Task details
All records are to be reproduced verbatim, with images omitted.

[Data items]
- - - - -
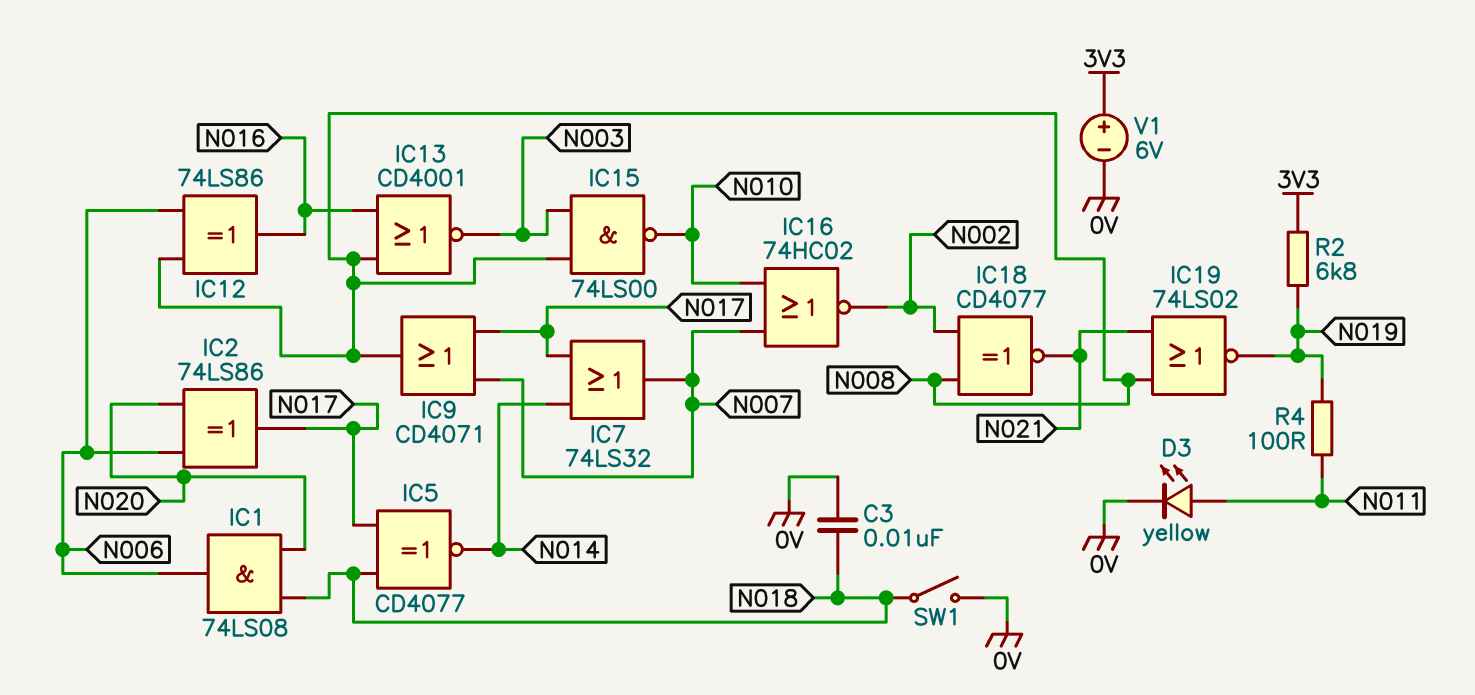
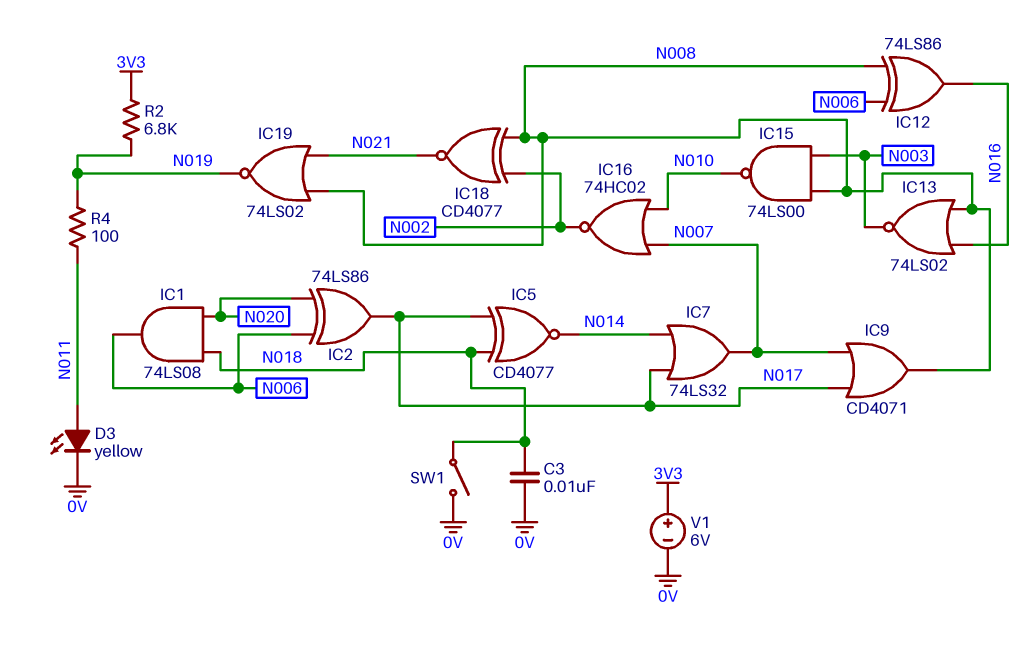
IC13: NOR CD4001 (in N008, in N016, out N003) -> NOR 74LS02 (in N008, in N016, out N003)

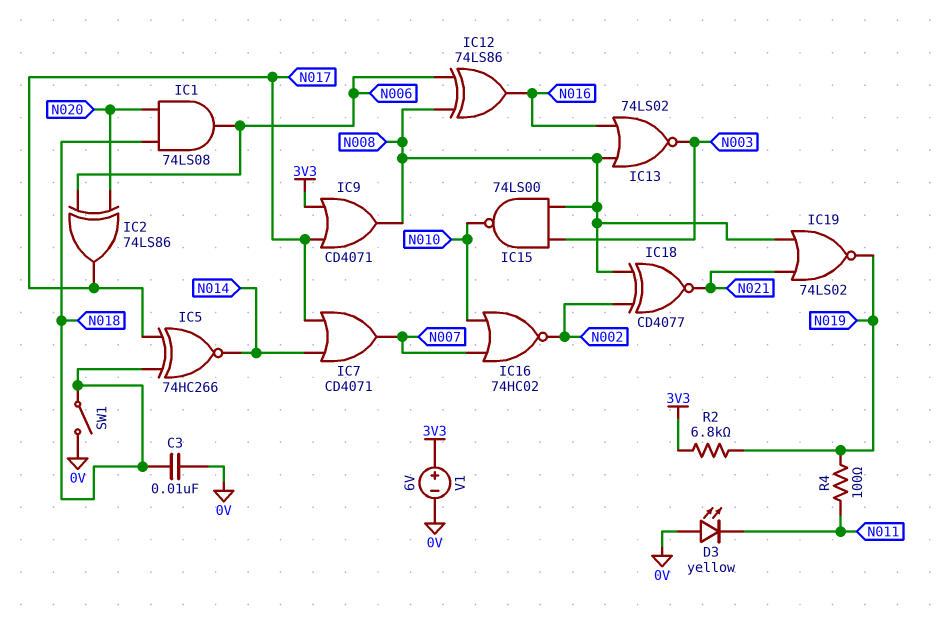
D3: LED yellow (A N011, K 0V) -> LED yellow (A 0V, K N011)
IC5: XNOR CD4077 (in N017, in N018, out N014) -> XNOR 74HC266 (in N017, in N018, out N014)
IC7: OR 74LS32 (in N014, in N017, out N007) -> OR CD4071 (in N014, in N017, out N007)
IC9: OR CD4071 (in N007, in N017, out N008) -> OR CD4071 (in 3V3, in N017, out N008)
- - - - -
Reply
IC13: NOR CD4001 (in N008, in N016, out N003) -> NOR 74LS02 (in N008, in N016, out N003)

D3: LED yellow (A N011, K 0V) -> LED yellow (A 0V, K N011)
IC5: XNOR CD4077 (in N017, in N018, out N014) -> XNOR 74HC266 (in N017, in N018, out N014)
IC7: OR 74LS32 (in N014, in N017, out N007) -> OR CD4071 (in N014, in N017, out N007)
IC9: OR CD4071 (in N007, in N017, out N008) -> OR CD4071 (in 3V3, in N017, out N008)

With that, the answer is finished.